Assignment:
Where a line in the records holds "green", count it once; return only the final number.

Segment Start: Data shown

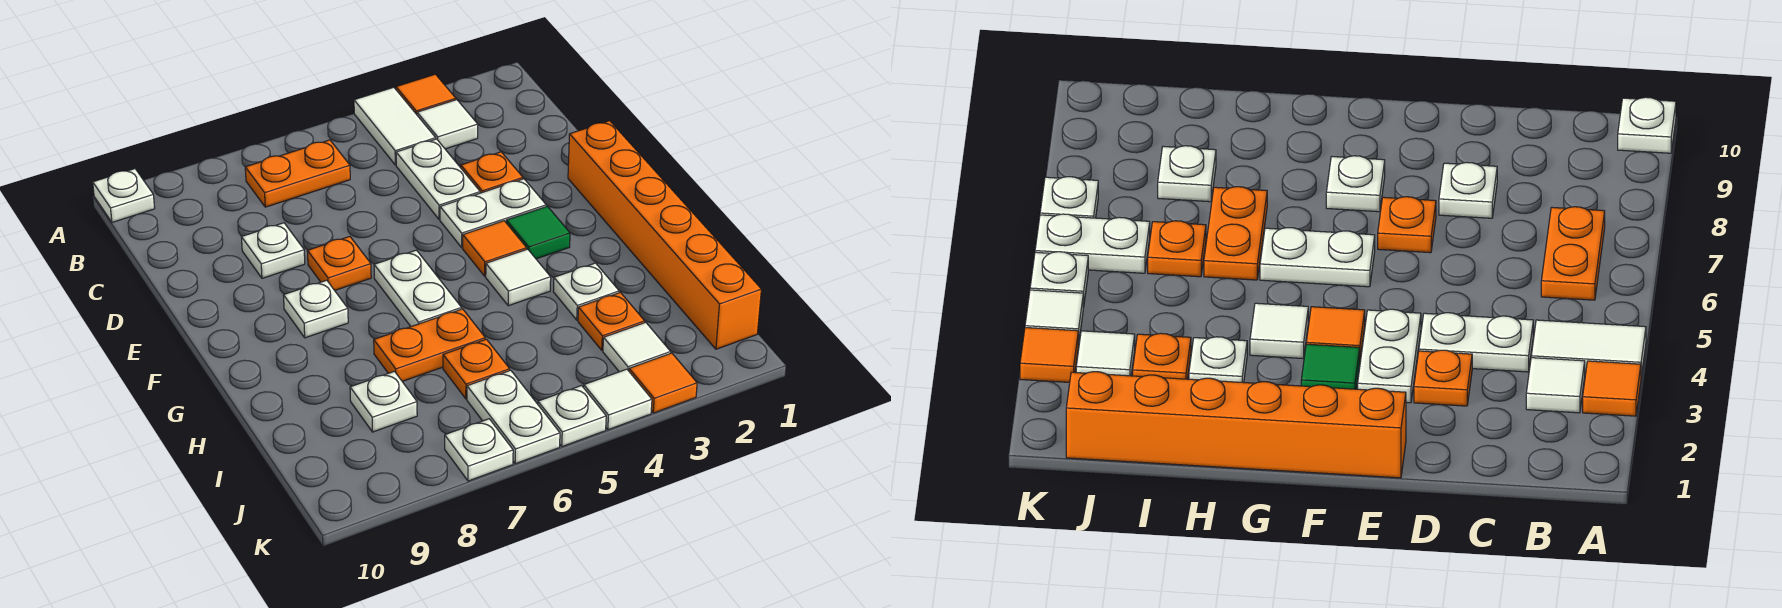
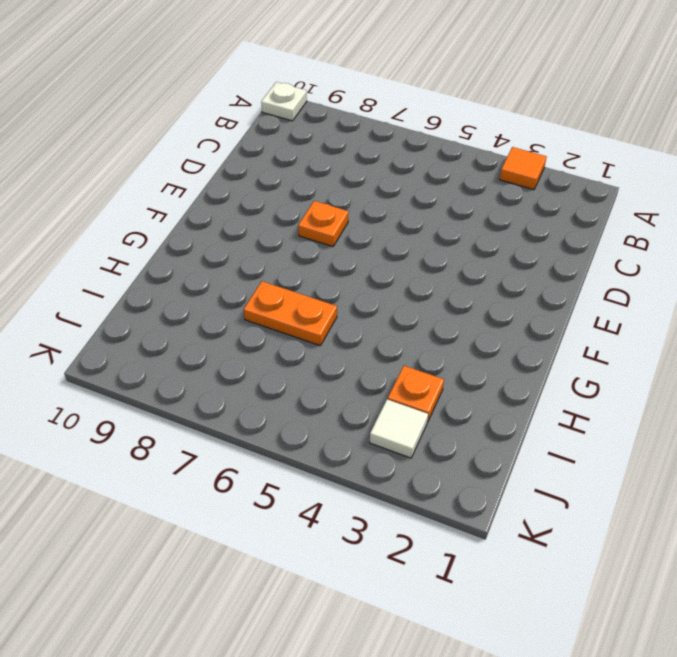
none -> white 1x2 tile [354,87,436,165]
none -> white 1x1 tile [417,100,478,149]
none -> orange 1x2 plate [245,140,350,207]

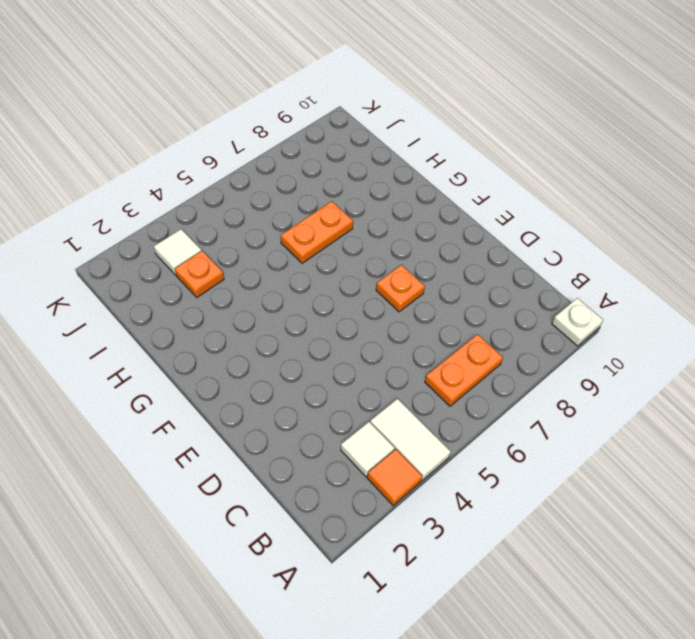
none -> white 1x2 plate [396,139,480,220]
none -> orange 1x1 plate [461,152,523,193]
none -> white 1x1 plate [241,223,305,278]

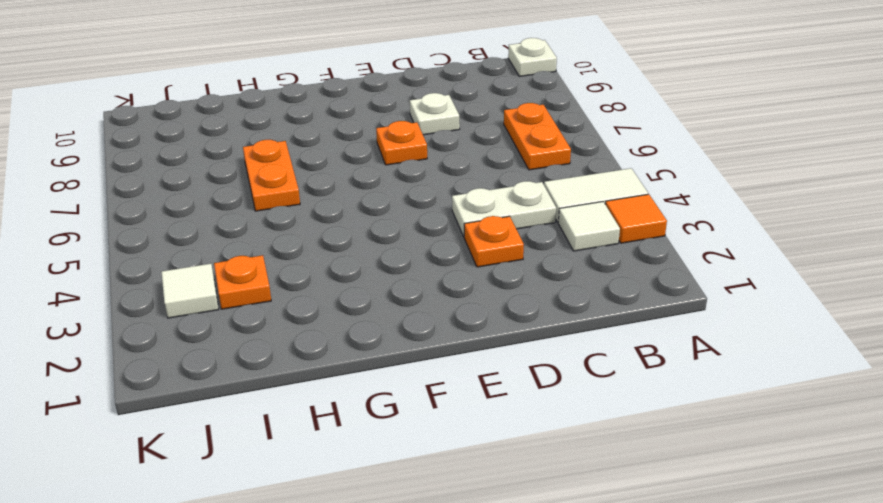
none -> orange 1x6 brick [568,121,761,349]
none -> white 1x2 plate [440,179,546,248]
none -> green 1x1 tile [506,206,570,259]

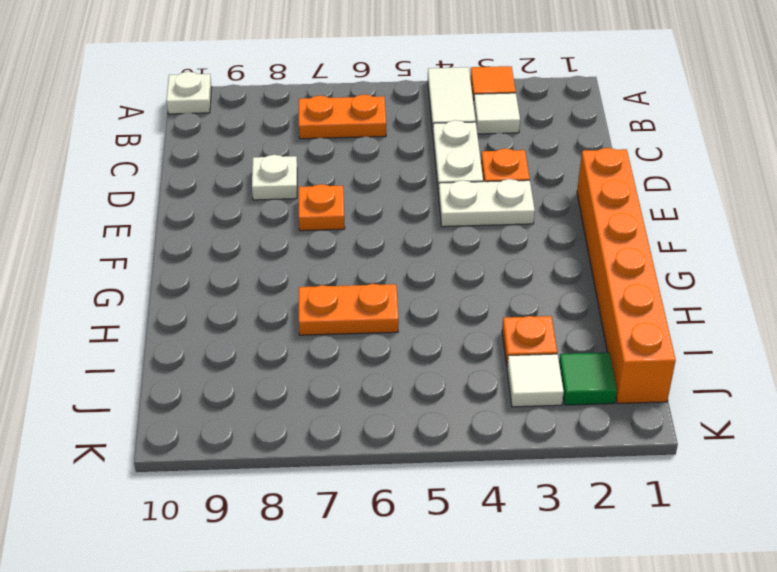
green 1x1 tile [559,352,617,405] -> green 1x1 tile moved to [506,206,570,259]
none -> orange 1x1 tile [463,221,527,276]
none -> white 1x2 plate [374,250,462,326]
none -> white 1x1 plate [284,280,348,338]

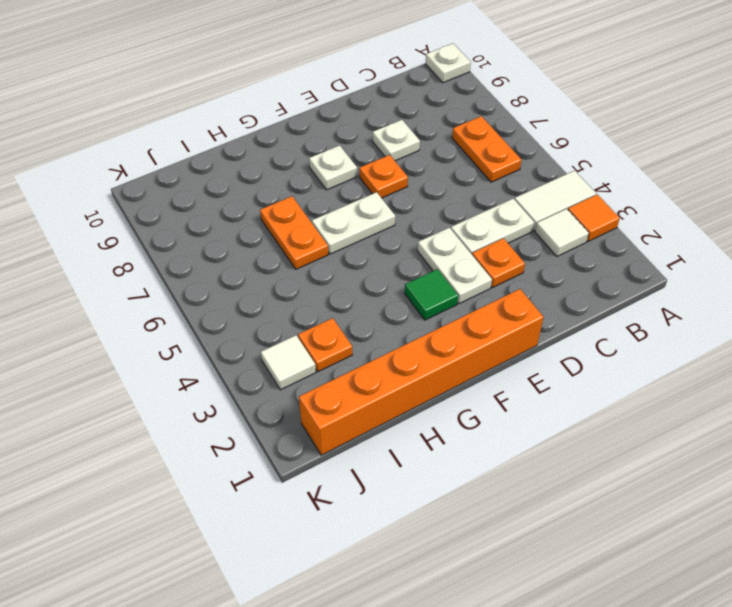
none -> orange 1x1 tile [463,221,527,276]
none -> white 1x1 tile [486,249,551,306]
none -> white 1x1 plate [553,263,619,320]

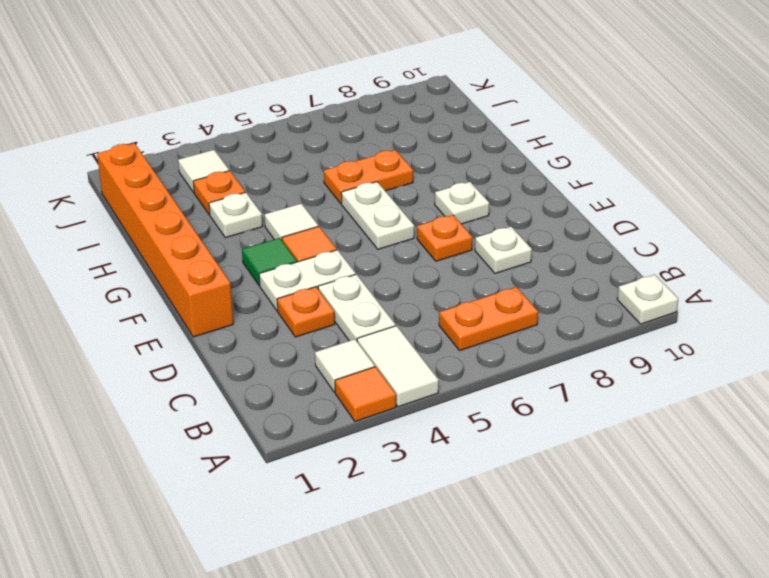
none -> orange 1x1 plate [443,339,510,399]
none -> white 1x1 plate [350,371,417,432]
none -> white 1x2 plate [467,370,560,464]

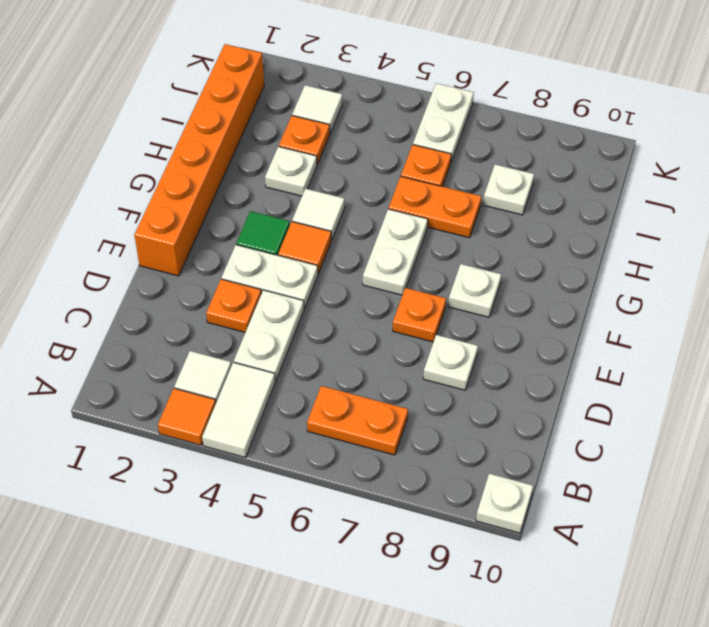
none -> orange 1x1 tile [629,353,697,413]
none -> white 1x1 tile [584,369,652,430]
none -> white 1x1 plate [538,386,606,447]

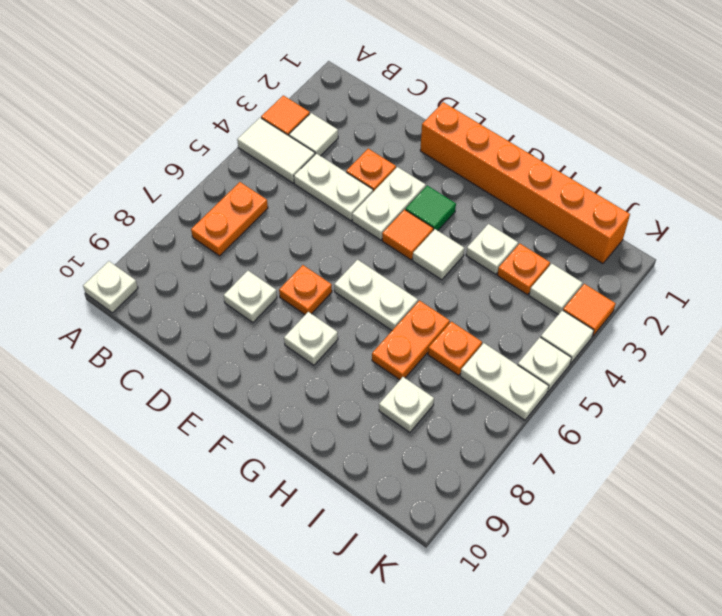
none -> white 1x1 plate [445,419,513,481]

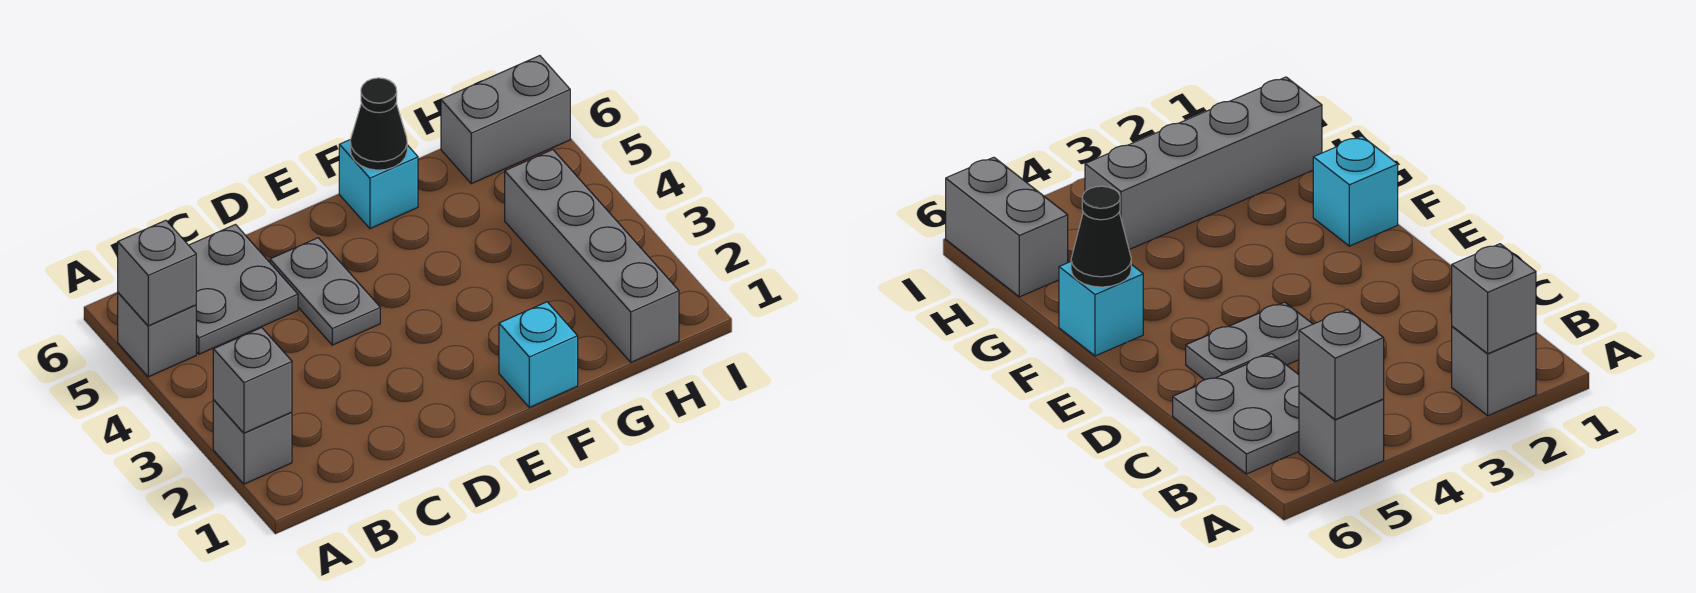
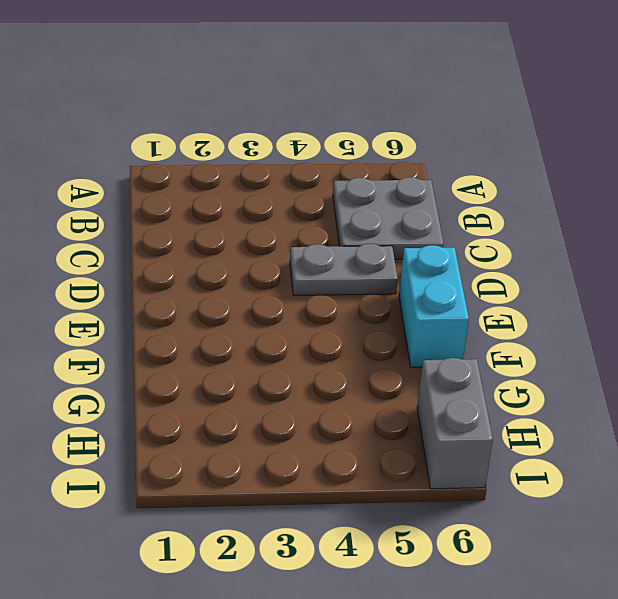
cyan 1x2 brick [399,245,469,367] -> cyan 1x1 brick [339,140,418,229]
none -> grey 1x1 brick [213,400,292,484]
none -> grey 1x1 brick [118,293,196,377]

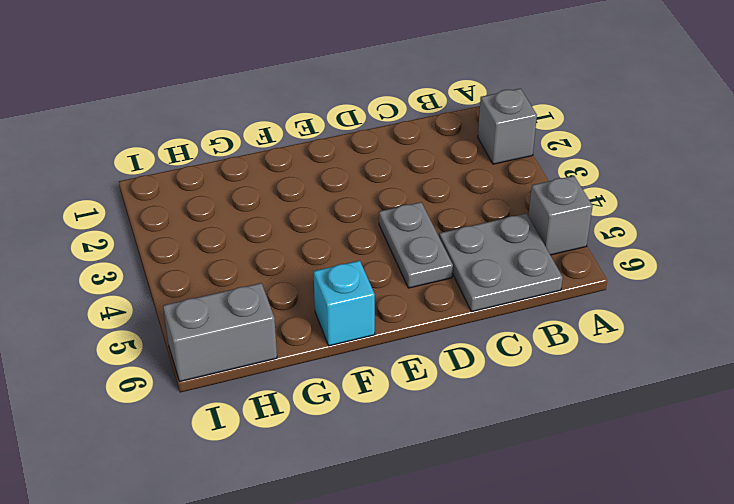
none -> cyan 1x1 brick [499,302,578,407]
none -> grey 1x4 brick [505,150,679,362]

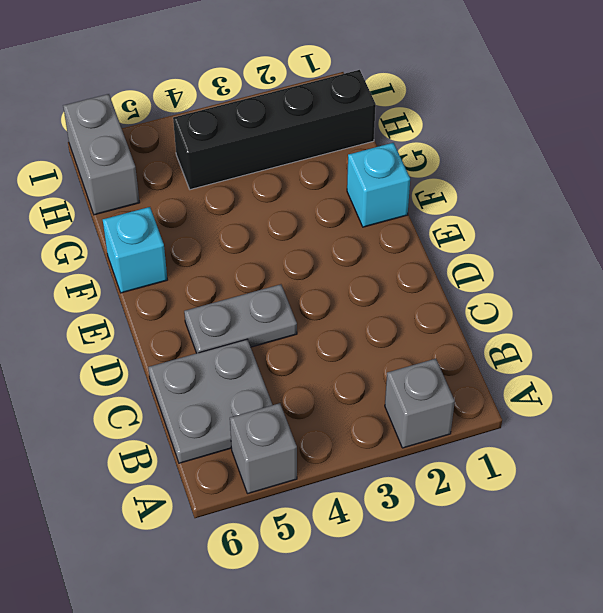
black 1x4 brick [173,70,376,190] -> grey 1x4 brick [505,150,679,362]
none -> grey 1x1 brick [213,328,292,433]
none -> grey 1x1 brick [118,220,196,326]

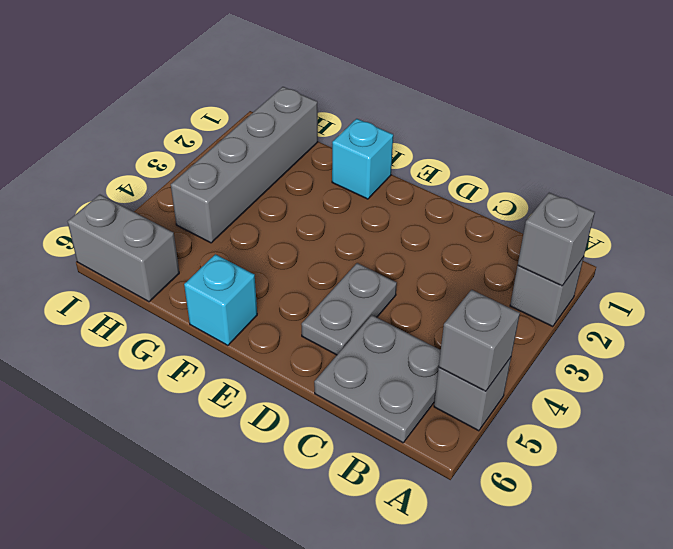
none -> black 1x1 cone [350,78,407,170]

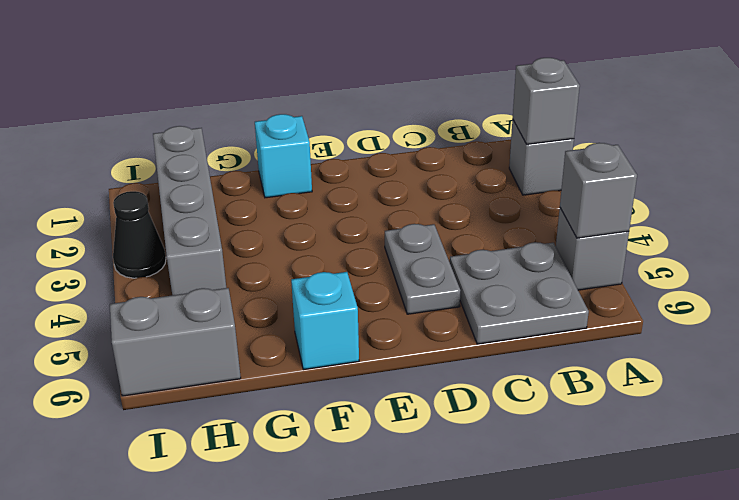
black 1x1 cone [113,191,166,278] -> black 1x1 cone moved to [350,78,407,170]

Segment End: Data shown

Solution to the exercise:
2